┌─ Dataset content

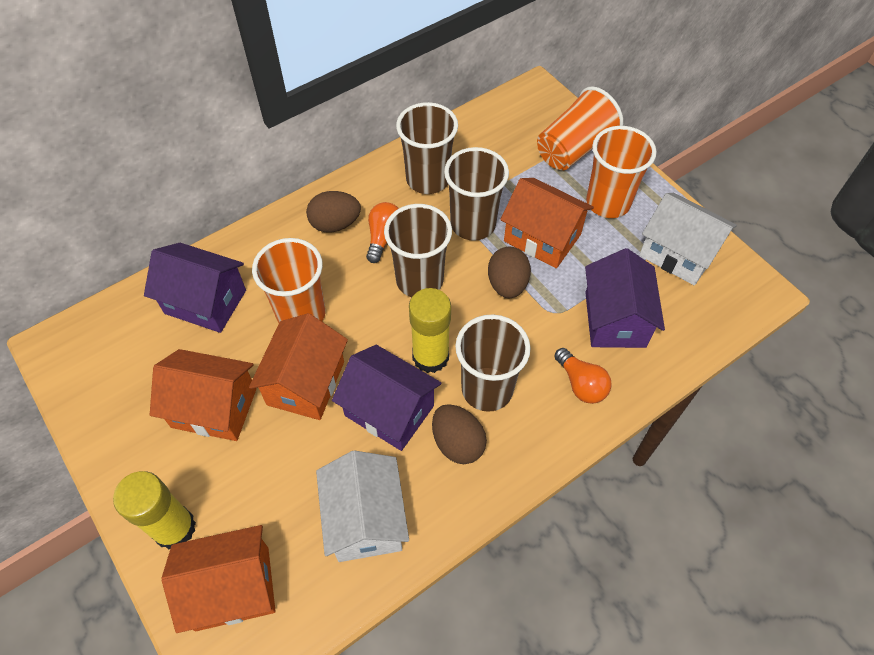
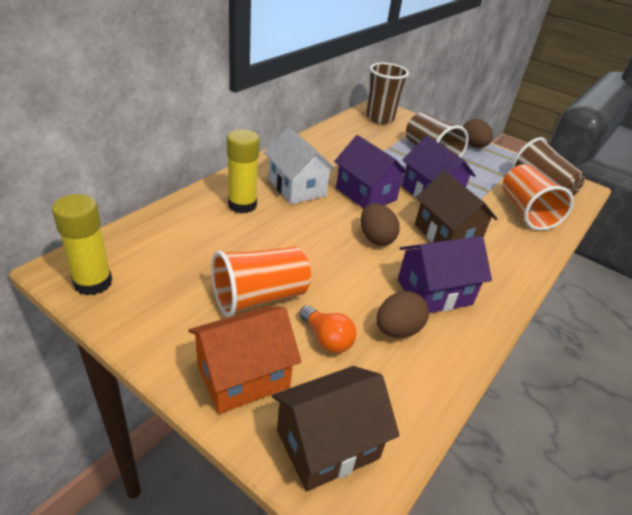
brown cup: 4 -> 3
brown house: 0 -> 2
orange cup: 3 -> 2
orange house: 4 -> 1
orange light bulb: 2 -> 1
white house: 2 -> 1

└─
┌─ Dataset content

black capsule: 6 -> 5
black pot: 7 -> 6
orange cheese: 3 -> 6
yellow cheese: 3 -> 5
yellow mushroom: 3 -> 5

└─
┌─ Dataset content

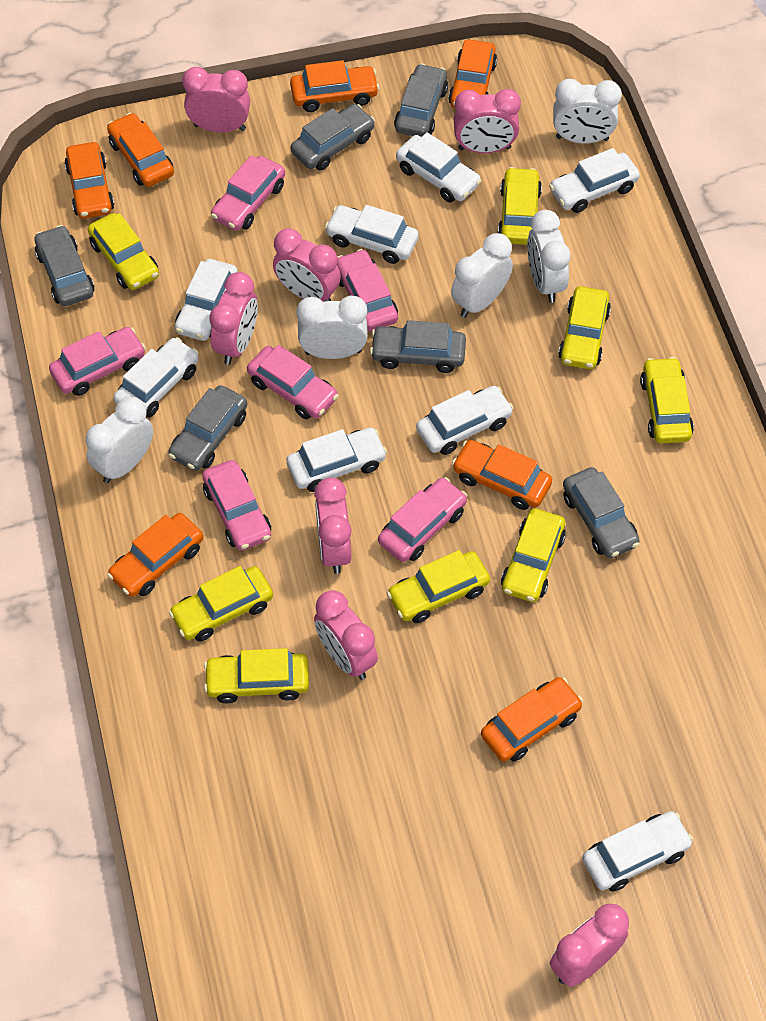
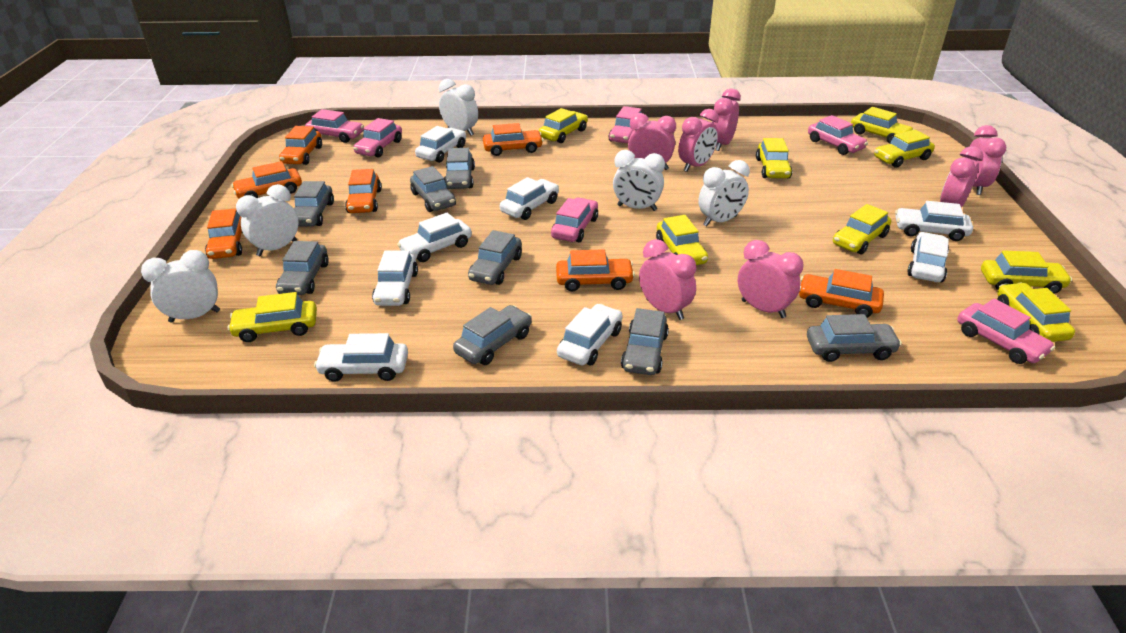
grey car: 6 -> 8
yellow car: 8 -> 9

└─

_What you are asked to do:_
Using the data above, repeat exactly the lines that begin at the line with "brown cup: 4 -> 3" and end at the line with "white house: 2 -> 1", both ends included.

_Exercise response:_
brown cup: 4 -> 3
brown house: 0 -> 2
orange cup: 3 -> 2
orange house: 4 -> 1
orange light bulb: 2 -> 1
white house: 2 -> 1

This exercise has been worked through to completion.